====== Data to use

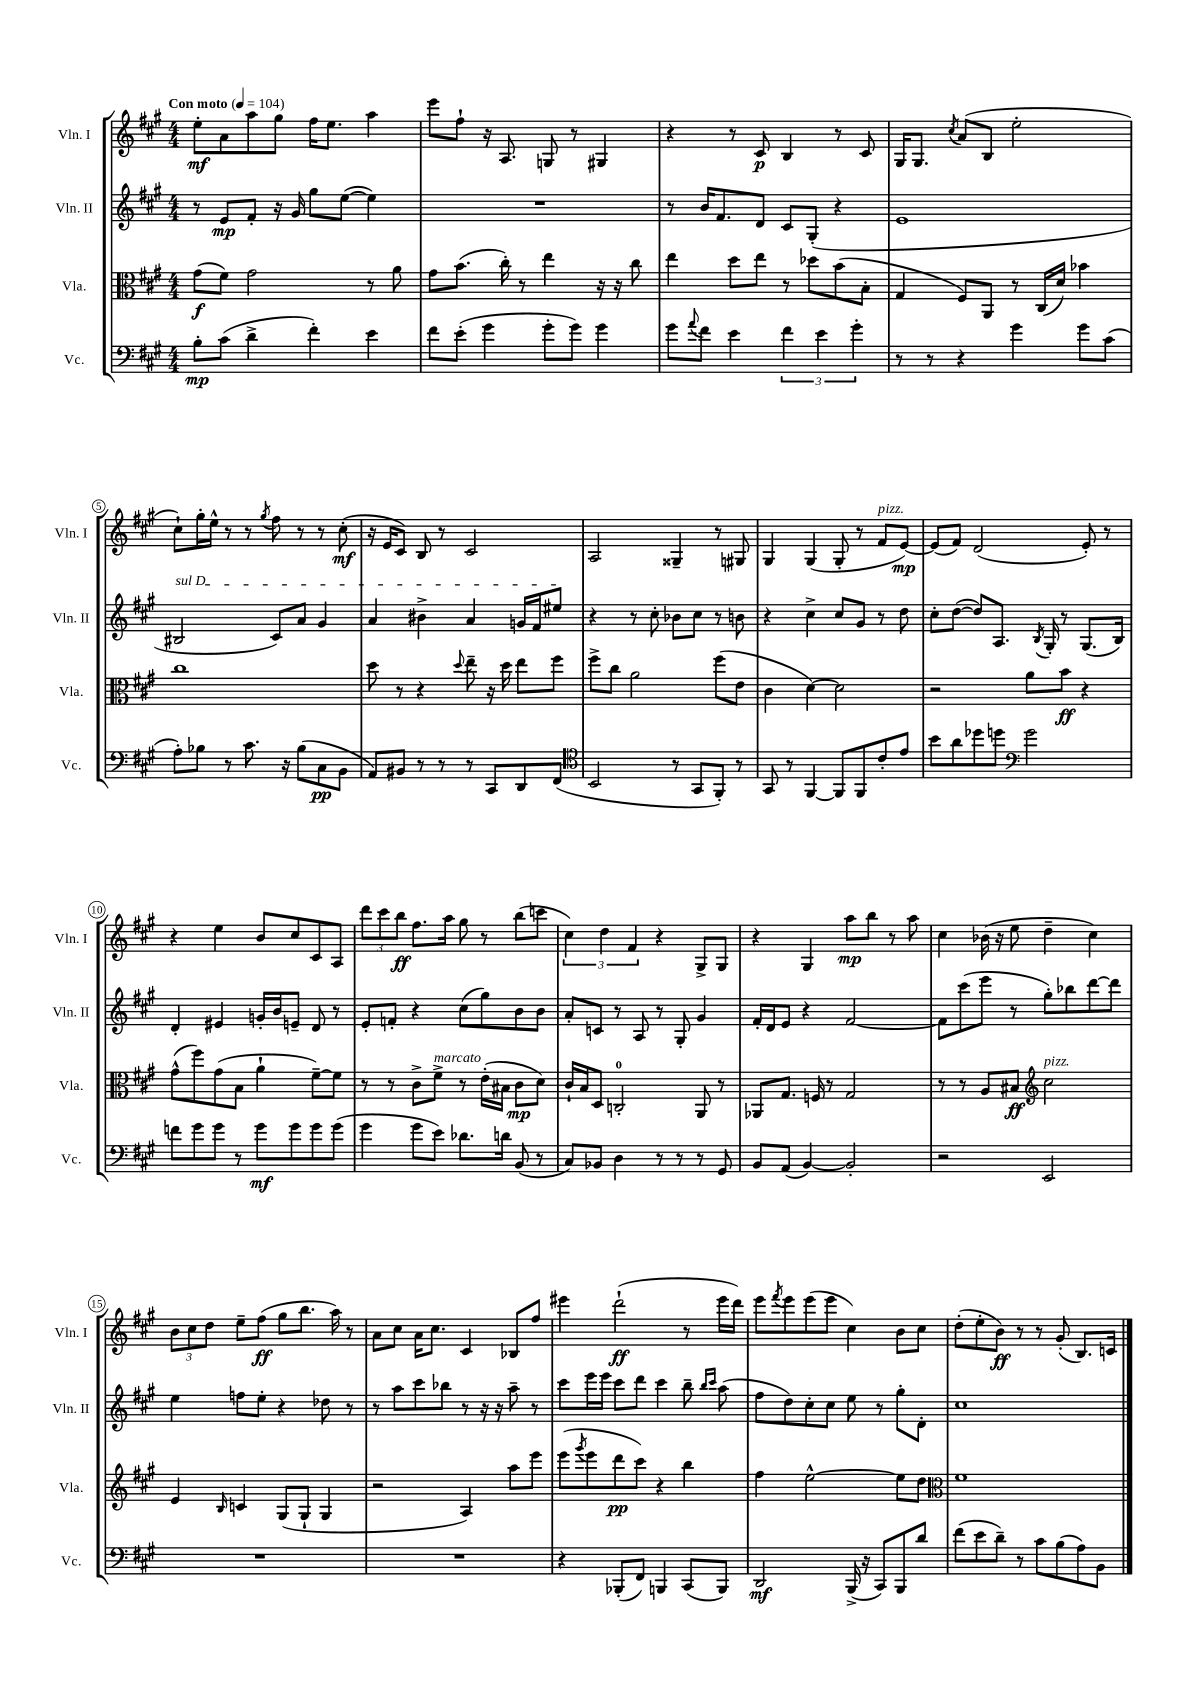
<<
\new StaffGroup <<
\new Staff = "s0" \with { instrumentName = "Vln. I" shortInstrumentName = "Vln. I" } {
    \clef treble \key a \major \numericTimeSignature \time 4/4 \tempo "Con moto" 4 = 104
    e''8-.\mf a'8 a''8 gis''8 fis''16 e''8. a''4 |
    e'''8 fis''8-! r16 a8. g8 r8 gis4 |
    r4 r8 cis'8\p b4 r8 cis'8 |
    gis16 gis8. \acciaccatura { cis''8 } a'8( b8 e''2-. |
    cis''8-!) gis''16-. e''16-^ r8 r8 \acciaccatura { gis''8 } fis''8 r8 r8 cis''8-.\mf( |
    r16 e'16 cis'8) b8 r8 cis'2 |
    a2 gisis4-- r8 gis8 |
    gis4 gis4( gis8-. r8 fis'8^\markup { \italic "pizz." } e'8~\mp) |
    e'8( fis'8) d'2( e'8-.) r8 |
    r4 e''4 b'8 cis''8 cis'8 a8 |
    \tuplet 3/2 { d'''8 cis'''8 b''8\ff } fis''8. a''16 gis''8 r8 b''8( c'''8 |
    \tuplet 3/2 { cis''4) d''4 fis'4 } r4 gis8-> gis8 |
    r4 gis4 a''8\mp b''8 r8 a''8 |
    cis''4 bes'16( r16 e''8 d''4-- cis''4) |
    \tuplet 3/2 { b'8 cis''8 d''8 } e''8-- fis''8\ff( gis''8 b''8. a''16) r8 |
    a'8 cis''8 a'16 cis''8. cis'4 bes8 fis''8 |
    eis'''4 d'''2-!\ff( r8 eis'''16 d'''16) |
    e'''8 \acciaccatura { fis'''8 } e'''8 e'''8( e'''8 cis''4) b'8 cis''8 |
    d''8-.( e''8-. b'8\ff) r8 r8 gis'8-.( b8.) c'16 \bar "|." |
}
\new Staff = "s1" \with { instrumentName = "Vln. II" shortInstrumentName = "Vln. II" } {
    \clef treble \key a \major \numericTimeSignature \time 4/4
    r8 e'8\mp fis'8-. r16 gis'16 gis''8 e''8~( e''4) |
    R1 |
    r8 b'16 fis'8. d'8 cis'8 gis8-.( r4 |
    e'1 |
    \once \override TextSpanner.bound-details.left.text = \markup { \italic "sul D" } bis2\startTextSpan cis'8) a'8 gis'4 |
    a'4 bis'4-> a'4 g'16 fis'16 eis''8\stopTextSpan |
    r4 r8 cis''8-. bes'8 cis''8 r8 b'8 |
    r4 cis''4-> cis''8 gis'8 r8 d''8 |
    cis''8-. d''8~( d''8) a8. \acciaccatura { b8 } gis16-. r8 gis8.( b16) |
    d'4-. eis'4 g'16-. b'16 e'8-- d'8 r8 |
    e'8-. f'8-. r4 cis''8( gis''8) b'8 b'8 |
    a'8-. c'8 r8 a8 r8 gis8-. gis'4 |
    fis'16-. d'16 e'8 r4 fis'2~ |
    fis'8 cis'''8( e'''8 r8 gis''8-.) bes''8 d'''8~ d'''8 |
    e''4 f''8 e''8-. r4 des''8 r8 |
    r8 a''8 cis'''8 bes''8 r8 r16 r16 a''8-- r8 |
    cis'''8 e'''16 e'''16 cis'''8 d'''8 cis'''4 b''8-- \grace { b''16 cis'''16 } a''8( |
    fis''8 d''8) cis''8-. cis''8 e''8 r8 gis''8-. d'8-. |
    cis''1 \bar "|." |
}
\new Staff = "s2" \with { instrumentName = "Vla." shortInstrumentName = "Vla." } {
    \clef alto \key a \major \numericTimeSignature \time 4/4
    gis'8\f( fis'8) gis'2 r8 a'8 |
    gis'8 b'8.( cis''16-.) r8 e''4 r16 r16 cis''8 |
    e''4 d''8 e''8 r8 des''8 b'8( b8-. |
    gis4 fis8) a,8 r8 cis16( d'16) bes'4 |
    cis''1 |
    d''8 r8 r4 \appoggiatura { d''8 } e''8-- r16 d''16 e''8 fis''8 |
    fis''8-> cis''8 a'2 fis''8( e'8 |
    cis'4 d'4~) d'2 |
    r2 a'8 b'8\ff r4 |
    gis'8-^( fis''8) gis'8( b8 a'4-! fis'8~--) fis'8 |
    r8 r8 cis'8-> fis'8->^\markup { \italic "marcato" } r8 e'16-.( bis16 cis'8\mp d'8) |
    cis'16-! b16 d8 c2-0-. a,8 r8 |
    aes,8 gis8. f16 r8 gis2 |
    r8 r8 a8 bis8\ff \clef treble cis''2^\markup { \italic "pizz." } |
    e'4 \grace { b16 } c'4 gis8( gis8-! gis4 |
    r2 a4) a''8 e'''8 |
    e'''8( \acciaccatura { gis'''8 } e'''8 d'''8\pp cis'''8) r4 b''4 |
    fis''4 e''2~-^ e''8 d''8 |
    \clef alto fis'1 \bar "|." |
}
\new Staff = "s3" \with { instrumentName = "Vc." shortInstrumentName = "Vc." } {
    \clef bass \key a \major \numericTimeSignature \time 4/4
    b8-.\mp cis'8( d'4-> fis'4-.) e'4 |
    fis'8 e'8-.( gis'4 gis'8-. gis'8) gis'4 |
    gis'8 \appoggiatura { a'8 } fis'8 e'4 \tuplet 3/2 { fis'4 e'4 gis'4-. } |
    r8 r8 r4 gis'4 gis'8 cis'8( |
    a8-.) bes8 r8 cis'8. r16 bes8( cis8\pp b,8 |
    a,8) bis,8 r8 r8 r8 cis,8 d,8 fis,8( |
    \clef tenor b,2 r8 gis,8 fis,8-.) r8 |
    gis,8 r8 fis,4~ fis,8 fis,8 cis'8-. e'8 |
    b'8 a'8 des''8 d''8 \clef bass gis'2 |
    f'8 gis'8 gis'8 r8 gis'8\mf gis'8 gis'8 gis'8( |
    gis'4 gis'8 e'8) des'8. d'16 b,8( r8 |
    cis8) bes,8 d4 r8 r8 r8 gis,8 |
    b,8 a,8( b,4~) b,2-. |
    r2 e,2 |
    R1 |
    R1 |
    r4 bes,,8-.( fis,8) b,,4 cis,8( b,,8) |
    d,2\mf b,,16->( r16 cis,8) b,,8 d'8 |
    fis'8( e'8 d'8--) r8 cis'8 b8( a8) b,8 \bar "|." |
}
>>
>>
\layout { \context { \Score \override BarNumber.stencil = #(make-stencil-circler 0.1 0.3 ly:text-interface::print) } }
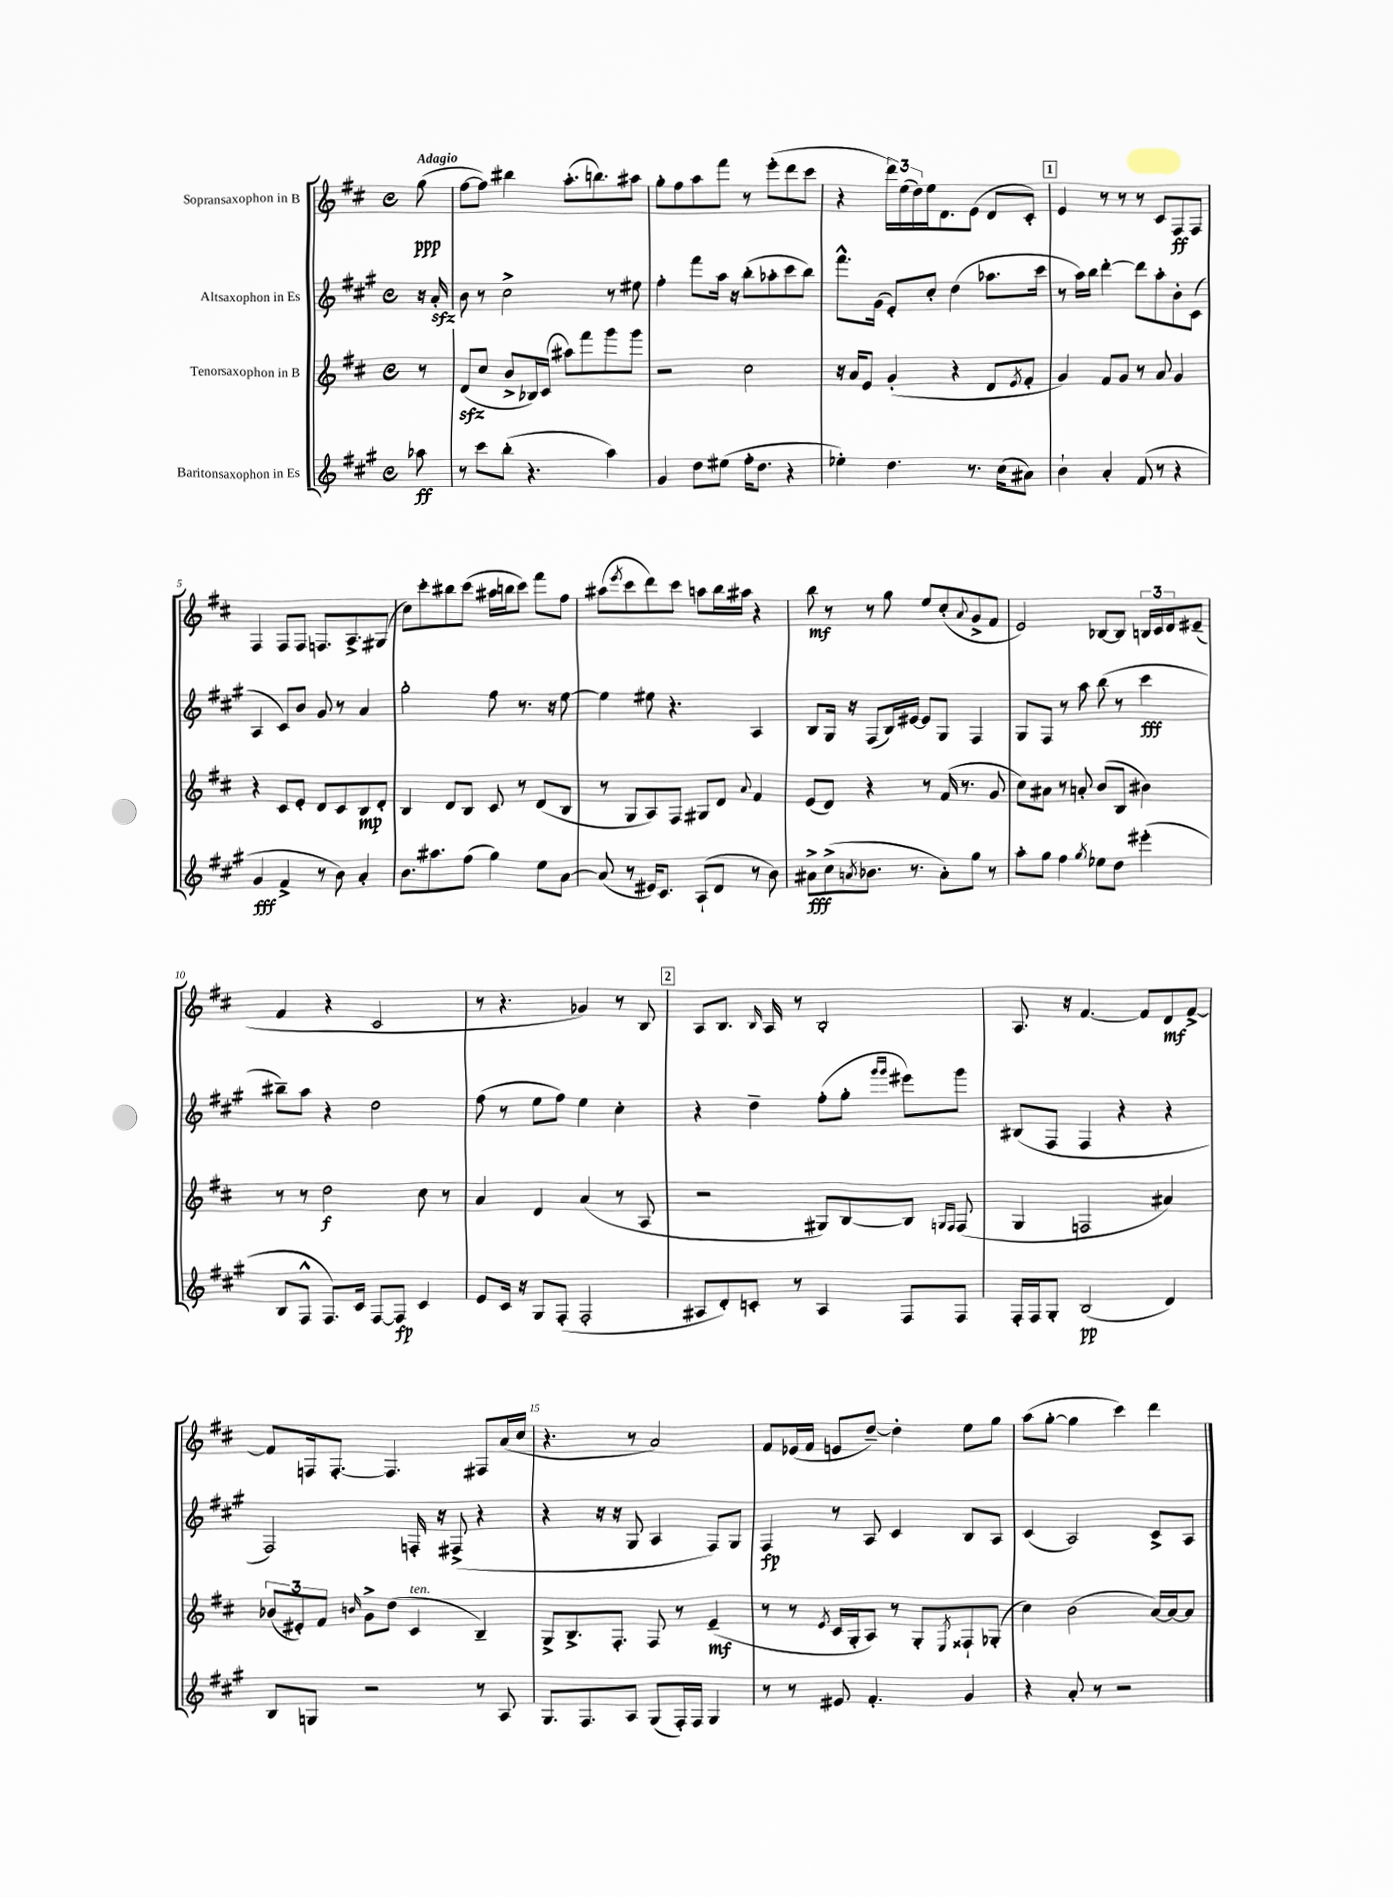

============

### What you have to do
Reproduce all of the entries above verbatim, leaving out the pictures.

### Response
<<
\new StaffGroup <<
\new Staff = "s0" \with { instrumentName = "Vln. I" shortInstrumentName = "Vln. I" } {
    \clef treble \key a \major \numericTimeSignature \time 4/4 \tempo "Con moto" 4 = 104
    e''8-.\mf a'8 a''8 gis''8 fis''16 e''8. a''4 |
    e'''8 fis''8-! r16 a8. g8 r8 gis4 |
    r4 r8 cis'8\p b4 r8 cis'8 |
    gis16 gis8. \acciaccatura { cis''8 } a'8( b8 e''2-. |
    cis''8-!) gis''16-. e''16-^ r8 r8 \acciaccatura { gis''8 } fis''8 r8 r8 cis''8-.\mf( |
    r16 e'16 cis'8) b8 r8 cis'2 |
    a2 gisis4-- r8 gis8 |
    gis4 gis4( gis8-. r8 fis'8^\markup { \italic "pizz." } e'8~\mp) |
    e'8( fis'8) d'2( e'8-.) r8 |
    r4 e''4 b'8 cis''8 cis'8 a8 |
    \tuplet 3/2 { d'''8 cis'''8 b''8\ff } fis''8. a''16 gis''8 r8 b''8( c'''8 |
    \tuplet 3/2 { cis''4) d''4 fis'4 } r4 gis8-> gis8 |
    r4 gis4 a''8\mp b''8 r8 a''8 |
    cis''4 bes'16( r16 e''8 d''4-- cis''4) |
    \tuplet 3/2 { b'8 cis''8 d''8 } e''8-- fis''8\ff( gis''8 b''8. a''16) r8 |
    a'8 cis''8 a'16 cis''8. cis'4 bes8 fis''8 |
    eis'''4 d'''2-!\ff( r8 eis'''16 d'''16) |
    e'''8 \acciaccatura { fis'''8 } e'''8 e'''8( e'''8 cis''4) b'8 cis''8 |
    d''8-.( e''8-. b'8\ff) r8 r8 gis'8-.( b8.) c'16 \bar "|." |
}
\new Staff = "s1" \with { instrumentName = "Vln. II" shortInstrumentName = "Vln. II" } {
    \clef treble \key a \major \numericTimeSignature \time 4/4
    r8 e'8\mp fis'8-. r16 gis'16 gis''8 e''8~( e''4) |
    R1 |
    r8 b'16 fis'8. d'8 cis'8 gis8-.( r4 |
    e'1 |
    \once \override TextSpanner.bound-details.left.text = \markup { \italic "sul D" } bis2\startTextSpan cis'8) a'8 gis'4 |
    a'4 bis'4-> a'4 g'16 fis'16 eis''8\stopTextSpan |
    r4 r8 cis''8-. bes'8 cis''8 r8 b'8 |
    r4 cis''4-> cis''8 gis'8 r8 d''8 |
    cis''8-. d''8~( d''8) a8. \acciaccatura { b8 } gis16-. r8 gis8.( b16) |
    d'4-. eis'4 g'16-. b'16 e'8-- d'8 r8 |
    e'8-. f'8-. r4 cis''8( gis''8) b'8 b'8 |
    a'8-. c'8 r8 a8 r8 gis8-. gis'4 |
    fis'16-. d'16 e'8 r4 fis'2~ |
    fis'8 cis'''8( e'''8 r8 gis''8-.) bes''8 d'''8~ d'''8 |
    e''4 f''8 e''8-. r4 des''8 r8 |
    r8 a''8 cis'''8 bes''8 r8 r16 r16 a''8-- r8 |
    cis'''8 e'''16 e'''16 cis'''8 d'''8 cis'''4 b''8-- \grace { b''16 cis'''16 } a''8( |
    fis''8 d''8) cis''8-. cis''8 e''8 r8 gis''8-. d'8-. |
    cis''1 \bar "|." |
}
\new Staff = "s2" \with { instrumentName = "Vla." shortInstrumentName = "Vla." } {
    \clef alto \key a \major \numericTimeSignature \time 4/4
    gis'8\f( fis'8) gis'2 r8 a'8 |
    gis'8 b'8.( cis''16-.) r8 e''4 r16 r16 cis''8 |
    e''4 d''8 e''8 r8 des''8 b'8( b8-. |
    gis4 fis8) a,8 r8 cis16( d'16) bes'4 |
    cis''1 |
    d''8 r8 r4 \appoggiatura { d''8 } e''8-- r16 d''16 e''8 fis''8 |
    fis''8-> cis''8 a'2 fis''8( e'8 |
    cis'4 d'4~) d'2 |
    r2 a'8 b'8\ff r4 |
    gis'8-^( fis''8) gis'8( b8 a'4-! fis'8~--) fis'8 |
    r8 r8 cis'8-> fis'8->^\markup { \italic "marcato" } r8 e'16-.( bis16 cis'8\mp d'8) |
    cis'16-! b16 d8 c2-0-. a,8 r8 |
    aes,8 gis8. f16 r8 gis2 |
    r8 r8 a8 bis8\ff \clef treble cis''2^\markup { \italic "pizz." } |
    e'4 \grace { b16 } c'4 gis8( gis8-! gis4 |
    r2 a4) a''8 e'''8 |
    e'''8( \acciaccatura { gis'''8 } e'''8 d'''8\pp cis'''8) r4 b''4 |
    fis''4 e''2~-^ e''8 d''8 |
    \clef alto fis'1 \bar "|." |
}
\new Staff = "s3" \with { instrumentName = "Vc." shortInstrumentName = "Vc." } {
    \clef bass \key a \major \numericTimeSignature \time 4/4
    b8-.\mp cis'8( d'4-> fis'4-.) e'4 |
    fis'8 e'8-.( gis'4 gis'8-. gis'8) gis'4 |
    gis'8 \appoggiatura { a'8 } fis'8 e'4 \tuplet 3/2 { fis'4 e'4 gis'4-. } |
    r8 r8 r4 gis'4 gis'8 cis'8( |
    a8-.) bes8 r8 cis'8. r16 bes8( cis8\pp b,8 |
    a,8) bis,8 r8 r8 r8 cis,8 d,8 fis,8( |
    \clef tenor b,2 r8 gis,8 fis,8-.) r8 |
    gis,8 r8 fis,4~ fis,8 fis,8 cis'8-. e'8 |
    b'8 a'8 des''8 d''8 \clef bass gis'2 |
    f'8 gis'8 gis'8 r8 gis'8\mf gis'8 gis'8 gis'8( |
    gis'4 gis'8 e'8) des'8. d'16 b,8( r8 |
    cis8) bes,8 d4 r8 r8 r8 gis,8 |
    b,8 a,8( b,4~) b,2-. |
    r2 e,2 |
    R1 |
    R1 |
    r4 bes,,8-.( fis,8) b,,4 cis,8( b,,8) |
    d,2\mf b,,16->( r16 cis,8) b,,8 d'8 |
    fis'8( e'8 d'8--) r8 cis'8 b8( a8) b,8 \bar "|." |
}
>>
>>
\layout { \context { \Score \override BarNumber.stencil = #(make-stencil-circler 0.1 0.3 ly:text-interface::print) } }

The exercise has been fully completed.